◆ **SOURCE MATERIAL**:
════════
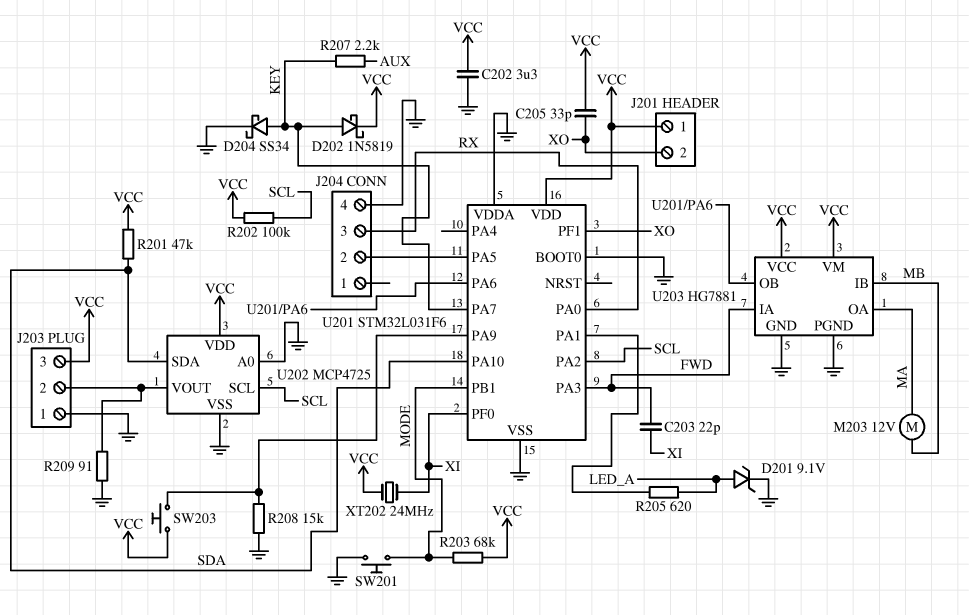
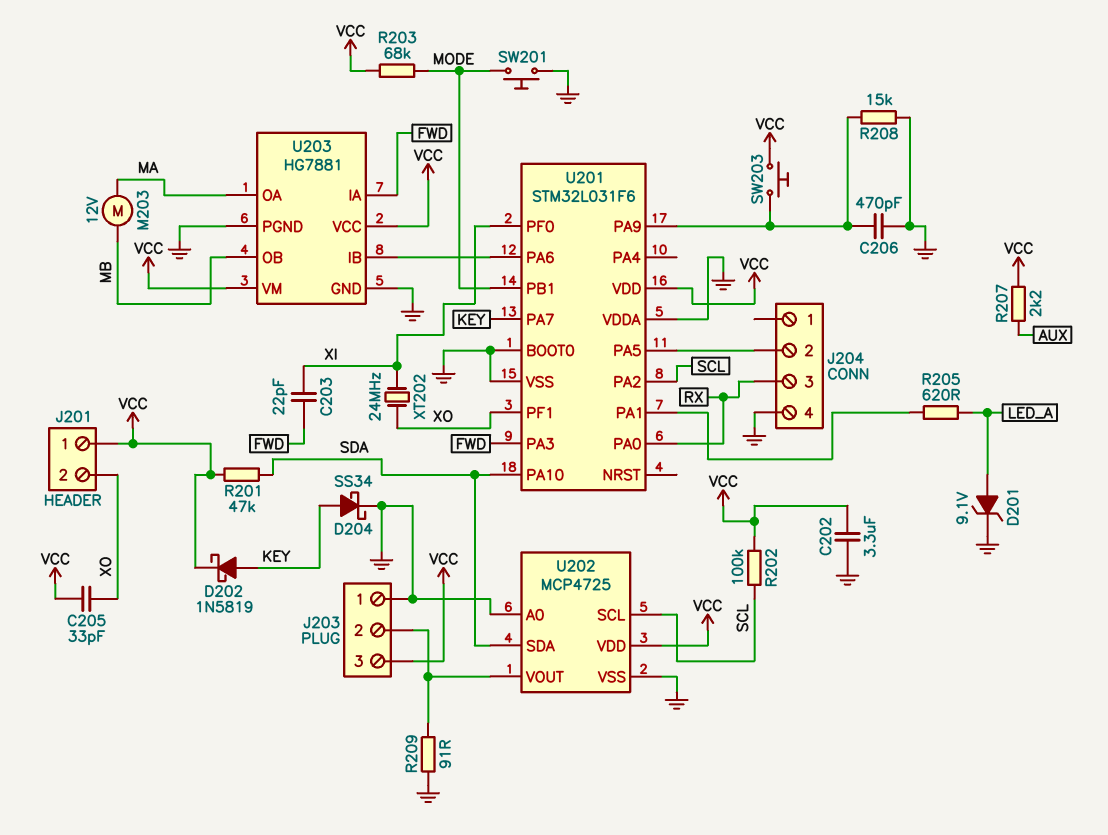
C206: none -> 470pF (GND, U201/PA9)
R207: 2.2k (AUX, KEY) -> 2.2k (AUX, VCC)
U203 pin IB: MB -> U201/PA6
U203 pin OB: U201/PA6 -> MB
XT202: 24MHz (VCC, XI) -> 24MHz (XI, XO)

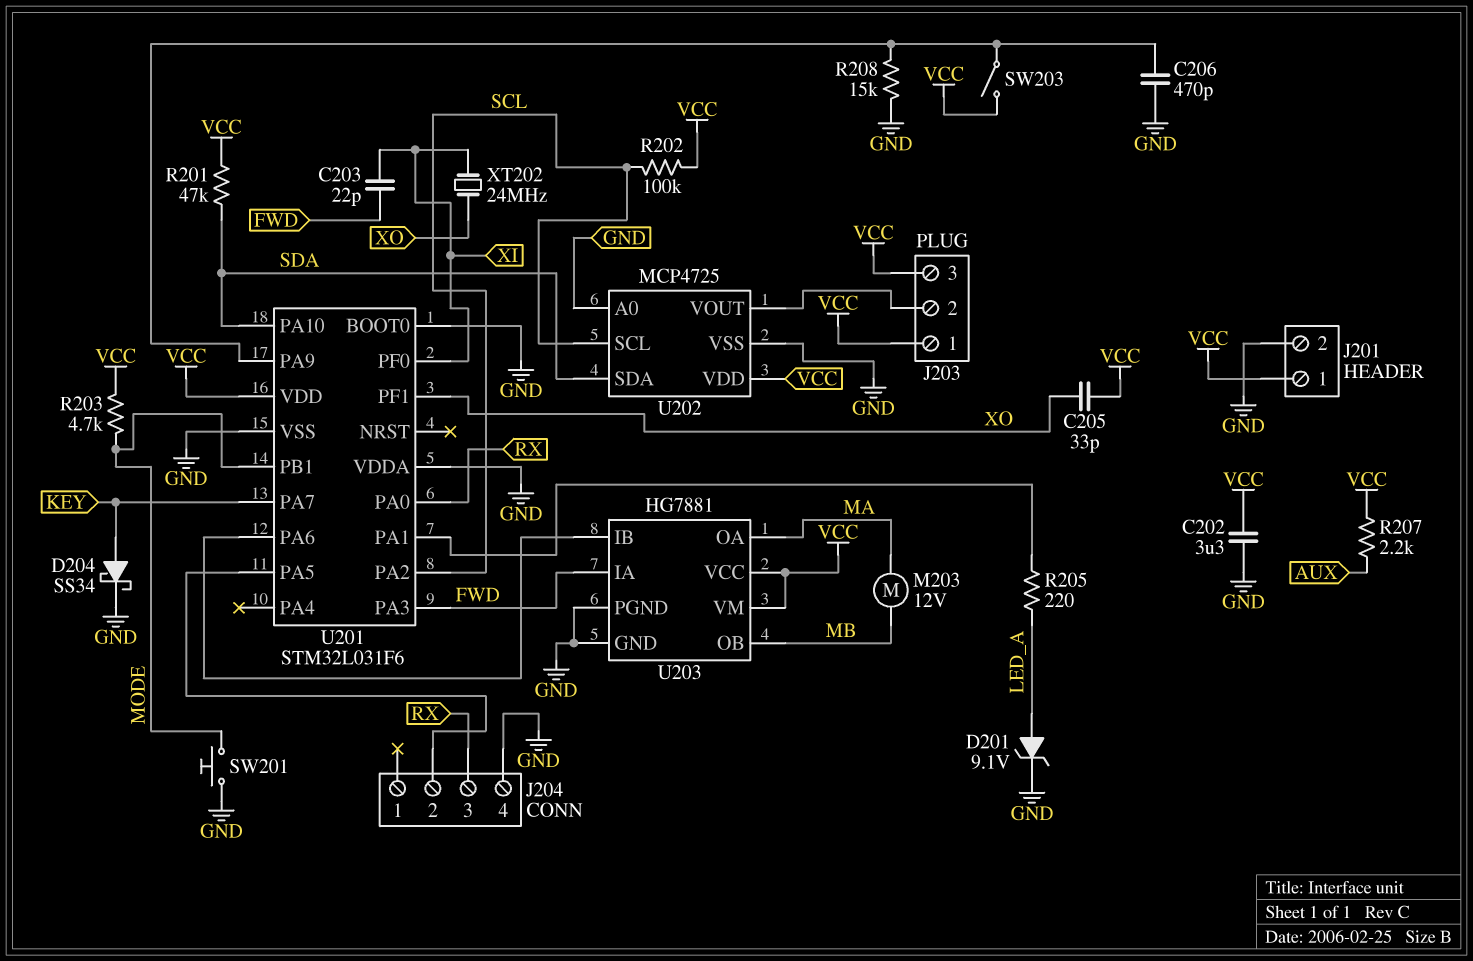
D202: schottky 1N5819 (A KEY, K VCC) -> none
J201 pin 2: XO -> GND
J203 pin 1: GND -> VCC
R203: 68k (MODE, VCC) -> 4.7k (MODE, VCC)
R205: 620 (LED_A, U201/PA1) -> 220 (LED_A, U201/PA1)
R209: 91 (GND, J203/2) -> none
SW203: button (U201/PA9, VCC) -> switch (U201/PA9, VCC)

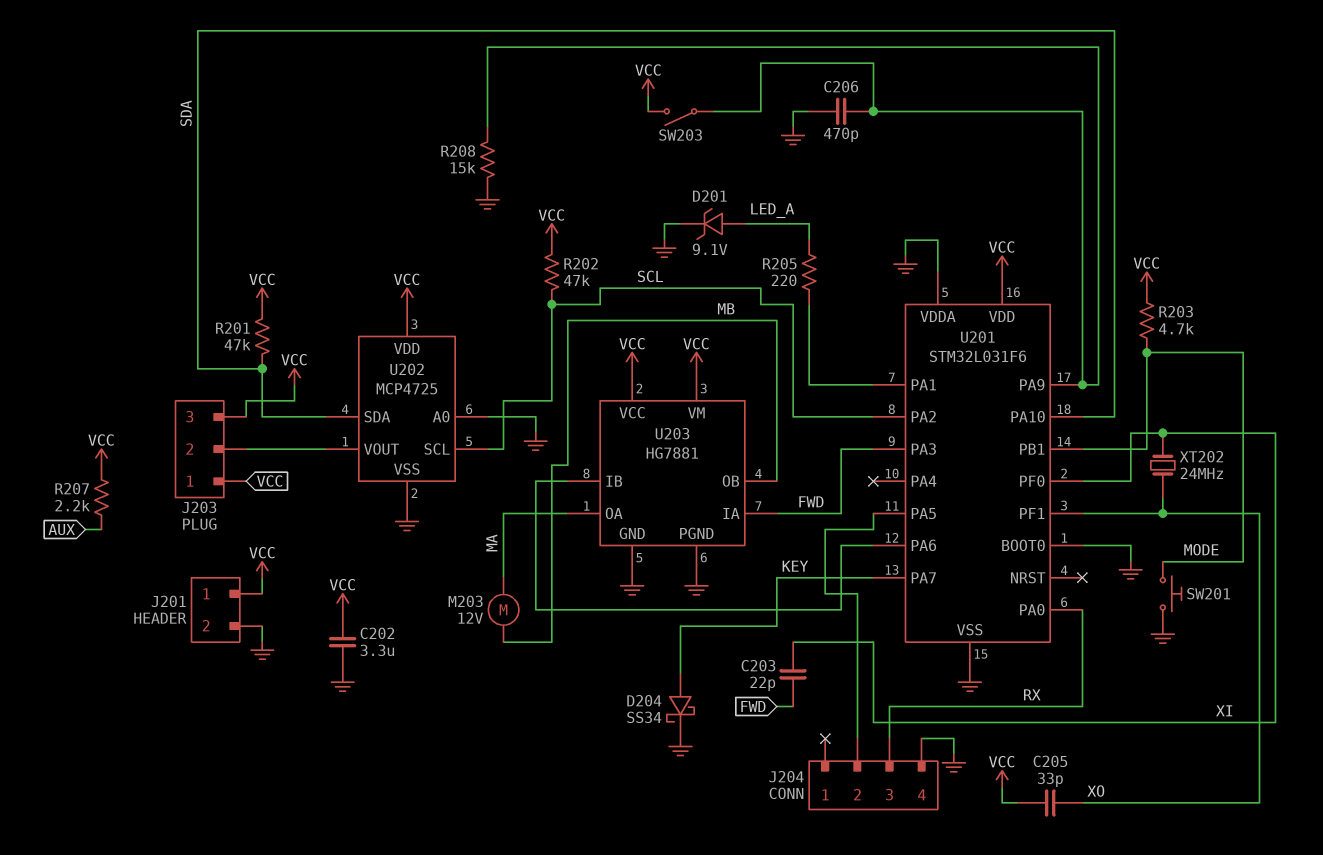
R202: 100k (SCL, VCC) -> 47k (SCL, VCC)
════════
◆ **PROBLEM TO SOLVE**:
Exact copy, no pictures: reproduce the whole listing above.

◆ **OUTPUT**:
C206: none -> 470pF (GND, U201/PA9)
R207: 2.2k (AUX, KEY) -> 2.2k (AUX, VCC)
U203 pin IB: MB -> U201/PA6
U203 pin OB: U201/PA6 -> MB
XT202: 24MHz (VCC, XI) -> 24MHz (XI, XO)

D202: schottky 1N5819 (A KEY, K VCC) -> none
J201 pin 2: XO -> GND
J203 pin 1: GND -> VCC
R203: 68k (MODE, VCC) -> 4.7k (MODE, VCC)
R205: 620 (LED_A, U201/PA1) -> 220 (LED_A, U201/PA1)
R209: 91 (GND, J203/2) -> none
SW203: button (U201/PA9, VCC) -> switch (U201/PA9, VCC)

R202: 100k (SCL, VCC) -> 47k (SCL, VCC)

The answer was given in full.